Exactly as written, print every line of the listing below and omit its pictures.
==== DATA
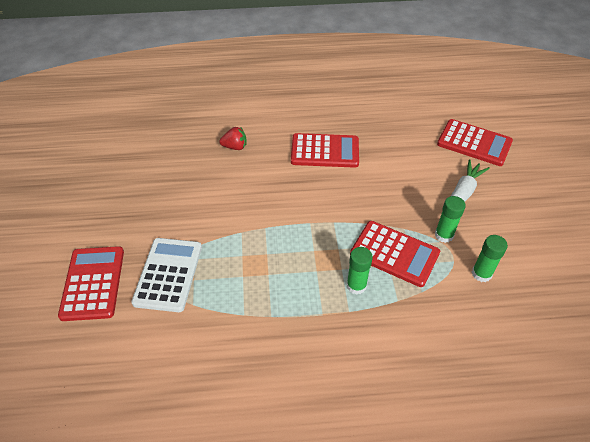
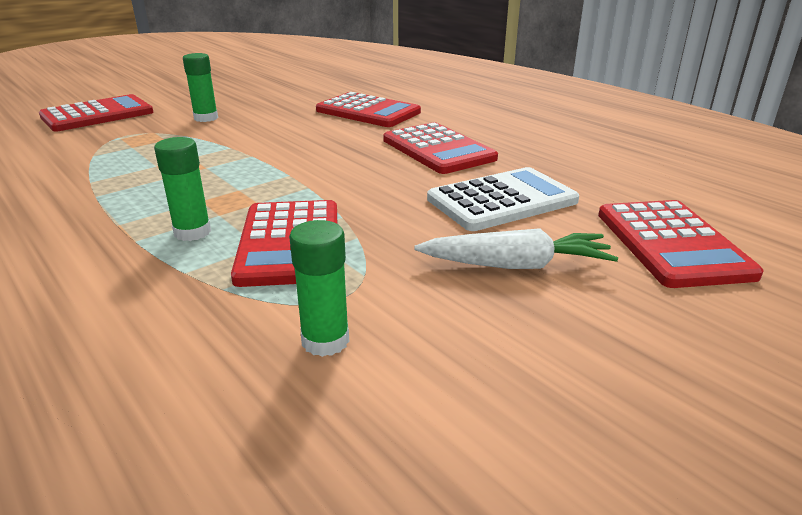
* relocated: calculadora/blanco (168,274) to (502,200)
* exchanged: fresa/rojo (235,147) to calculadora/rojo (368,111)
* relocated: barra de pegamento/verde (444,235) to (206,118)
========
### SOLUTION FOR THIS PROBLEM
* relocated: calculadora/blanco (168,274) to (502,200)
* exchanged: fresa/rojo (235,147) to calculadora/rojo (368,111)
* relocated: barra de pegamento/verde (444,235) to (206,118)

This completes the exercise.